_Work to do_
Print the first line of the material below and each line after it, exactly as written, ending with the line that contains "Here is an image.".

_Stored rows_
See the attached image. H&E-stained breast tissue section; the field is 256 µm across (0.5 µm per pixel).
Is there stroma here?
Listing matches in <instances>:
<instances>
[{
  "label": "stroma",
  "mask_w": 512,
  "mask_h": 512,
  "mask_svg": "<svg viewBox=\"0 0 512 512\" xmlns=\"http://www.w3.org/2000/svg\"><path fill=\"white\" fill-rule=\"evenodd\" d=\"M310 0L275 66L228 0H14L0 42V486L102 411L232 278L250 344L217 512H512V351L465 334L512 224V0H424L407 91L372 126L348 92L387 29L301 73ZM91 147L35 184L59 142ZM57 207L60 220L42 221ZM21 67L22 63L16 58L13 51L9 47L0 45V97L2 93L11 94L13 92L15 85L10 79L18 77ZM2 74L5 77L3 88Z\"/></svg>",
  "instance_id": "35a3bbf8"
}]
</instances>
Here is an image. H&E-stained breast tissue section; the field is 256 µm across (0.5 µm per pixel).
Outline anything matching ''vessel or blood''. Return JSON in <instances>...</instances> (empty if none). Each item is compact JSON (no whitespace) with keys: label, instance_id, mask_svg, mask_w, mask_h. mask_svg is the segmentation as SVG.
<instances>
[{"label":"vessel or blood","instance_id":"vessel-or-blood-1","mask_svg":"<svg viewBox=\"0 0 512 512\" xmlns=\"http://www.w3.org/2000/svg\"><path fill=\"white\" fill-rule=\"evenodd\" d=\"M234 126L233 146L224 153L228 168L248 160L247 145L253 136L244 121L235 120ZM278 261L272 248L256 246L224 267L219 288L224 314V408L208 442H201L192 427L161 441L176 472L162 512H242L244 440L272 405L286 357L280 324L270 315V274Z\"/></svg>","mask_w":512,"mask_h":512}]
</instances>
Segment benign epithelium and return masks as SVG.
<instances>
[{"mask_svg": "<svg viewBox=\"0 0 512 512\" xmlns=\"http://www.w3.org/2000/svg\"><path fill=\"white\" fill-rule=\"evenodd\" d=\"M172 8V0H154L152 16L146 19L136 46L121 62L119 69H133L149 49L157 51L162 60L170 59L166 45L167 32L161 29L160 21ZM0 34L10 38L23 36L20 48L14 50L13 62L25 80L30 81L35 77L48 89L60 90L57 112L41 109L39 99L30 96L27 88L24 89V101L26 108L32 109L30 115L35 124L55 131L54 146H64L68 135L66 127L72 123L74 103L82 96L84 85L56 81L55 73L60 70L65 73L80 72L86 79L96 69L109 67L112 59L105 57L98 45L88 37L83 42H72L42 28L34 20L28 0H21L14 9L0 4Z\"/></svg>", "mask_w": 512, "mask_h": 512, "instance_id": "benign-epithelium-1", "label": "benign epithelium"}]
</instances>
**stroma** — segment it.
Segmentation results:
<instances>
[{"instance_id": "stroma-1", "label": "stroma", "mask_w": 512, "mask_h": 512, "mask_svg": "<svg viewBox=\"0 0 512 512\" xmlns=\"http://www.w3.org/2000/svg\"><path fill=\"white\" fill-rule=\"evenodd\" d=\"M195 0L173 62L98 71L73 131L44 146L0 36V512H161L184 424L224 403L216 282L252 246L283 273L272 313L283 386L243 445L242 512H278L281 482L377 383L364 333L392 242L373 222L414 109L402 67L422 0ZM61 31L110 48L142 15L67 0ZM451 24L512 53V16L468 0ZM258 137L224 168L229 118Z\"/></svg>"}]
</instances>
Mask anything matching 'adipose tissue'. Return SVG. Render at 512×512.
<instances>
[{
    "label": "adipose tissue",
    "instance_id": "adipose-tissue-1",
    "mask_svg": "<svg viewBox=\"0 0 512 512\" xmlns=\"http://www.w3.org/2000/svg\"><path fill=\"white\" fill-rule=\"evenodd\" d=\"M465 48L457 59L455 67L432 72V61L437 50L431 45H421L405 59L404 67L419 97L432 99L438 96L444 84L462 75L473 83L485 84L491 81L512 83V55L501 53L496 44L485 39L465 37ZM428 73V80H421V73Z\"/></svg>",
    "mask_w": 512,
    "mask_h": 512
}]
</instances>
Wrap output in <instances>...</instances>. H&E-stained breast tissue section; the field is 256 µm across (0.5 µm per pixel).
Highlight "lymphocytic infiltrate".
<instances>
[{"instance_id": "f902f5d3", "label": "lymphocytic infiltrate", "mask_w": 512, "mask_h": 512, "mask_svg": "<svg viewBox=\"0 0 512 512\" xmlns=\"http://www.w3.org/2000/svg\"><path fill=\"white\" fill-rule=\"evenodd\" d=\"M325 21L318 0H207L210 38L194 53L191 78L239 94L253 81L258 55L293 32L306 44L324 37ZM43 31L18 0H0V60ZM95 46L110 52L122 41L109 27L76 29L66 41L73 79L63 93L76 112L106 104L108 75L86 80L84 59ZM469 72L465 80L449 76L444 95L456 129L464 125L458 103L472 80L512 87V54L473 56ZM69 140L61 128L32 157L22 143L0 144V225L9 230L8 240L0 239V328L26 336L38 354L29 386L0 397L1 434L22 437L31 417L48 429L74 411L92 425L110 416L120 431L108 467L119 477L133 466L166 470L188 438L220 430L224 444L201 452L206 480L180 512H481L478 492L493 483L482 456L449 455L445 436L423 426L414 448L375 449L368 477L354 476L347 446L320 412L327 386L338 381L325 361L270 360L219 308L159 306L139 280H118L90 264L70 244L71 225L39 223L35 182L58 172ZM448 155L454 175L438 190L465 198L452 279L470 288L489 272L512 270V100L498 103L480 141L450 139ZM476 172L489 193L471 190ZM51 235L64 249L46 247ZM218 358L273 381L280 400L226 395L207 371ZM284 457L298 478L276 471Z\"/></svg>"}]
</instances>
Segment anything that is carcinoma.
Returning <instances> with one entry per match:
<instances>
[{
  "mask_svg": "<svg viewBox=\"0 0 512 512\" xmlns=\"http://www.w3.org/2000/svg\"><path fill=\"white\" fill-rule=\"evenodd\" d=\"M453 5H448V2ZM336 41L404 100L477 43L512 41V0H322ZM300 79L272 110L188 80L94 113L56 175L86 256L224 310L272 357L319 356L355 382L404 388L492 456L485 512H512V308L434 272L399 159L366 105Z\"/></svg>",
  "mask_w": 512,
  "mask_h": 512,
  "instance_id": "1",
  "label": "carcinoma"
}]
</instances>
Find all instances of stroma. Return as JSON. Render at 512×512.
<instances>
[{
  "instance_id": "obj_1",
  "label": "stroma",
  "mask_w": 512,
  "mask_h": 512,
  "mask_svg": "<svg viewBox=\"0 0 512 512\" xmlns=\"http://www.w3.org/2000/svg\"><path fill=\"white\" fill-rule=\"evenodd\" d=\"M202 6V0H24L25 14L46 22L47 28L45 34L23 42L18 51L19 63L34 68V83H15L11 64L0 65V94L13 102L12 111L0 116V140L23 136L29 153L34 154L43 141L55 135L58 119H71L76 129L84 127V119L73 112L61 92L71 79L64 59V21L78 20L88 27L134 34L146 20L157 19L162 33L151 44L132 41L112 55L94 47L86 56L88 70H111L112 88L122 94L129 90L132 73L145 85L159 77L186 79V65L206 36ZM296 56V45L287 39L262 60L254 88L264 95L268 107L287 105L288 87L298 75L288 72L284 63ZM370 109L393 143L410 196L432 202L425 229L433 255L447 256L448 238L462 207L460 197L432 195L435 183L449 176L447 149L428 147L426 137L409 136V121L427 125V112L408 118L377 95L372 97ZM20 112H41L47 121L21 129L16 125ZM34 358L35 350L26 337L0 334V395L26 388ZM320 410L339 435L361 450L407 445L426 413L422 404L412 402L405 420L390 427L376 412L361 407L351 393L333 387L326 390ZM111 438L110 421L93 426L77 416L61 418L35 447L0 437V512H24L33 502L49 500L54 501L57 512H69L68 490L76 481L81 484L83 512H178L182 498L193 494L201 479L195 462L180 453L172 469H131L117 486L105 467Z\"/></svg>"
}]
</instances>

_Correct answer_
See the attached image. H&E-stained breast tissue section; the field is 256 µm across (0.5 µm per pixel).
Is there stroma here?
Listing matches in <instances>:
<instances>
[{
  "label": "stroma",
  "mask_w": 512,
  "mask_h": 512,
  "mask_svg": "<svg viewBox=\"0 0 512 512\" xmlns=\"http://www.w3.org/2000/svg\"><path fill=\"white\" fill-rule=\"evenodd\" d=\"M310 0L275 66L228 0H14L0 42V486L102 411L232 278L250 344L217 512H512V351L465 334L512 224V0H424L407 91L372 126L348 92L387 29L301 73ZM91 147L35 184L59 142ZM57 207L60 220L42 221ZM21 67L22 63L16 58L13 51L9 47L0 45V97L2 93L11 94L13 92L15 85L10 79L18 77ZM2 74L5 77L3 88Z\"/></svg>",
  "instance_id": "35a3bbf8"
}]
</instances>
Here is an image. H&E-stained breast tissue section; the field is 256 µm across (0.5 µm per pixel).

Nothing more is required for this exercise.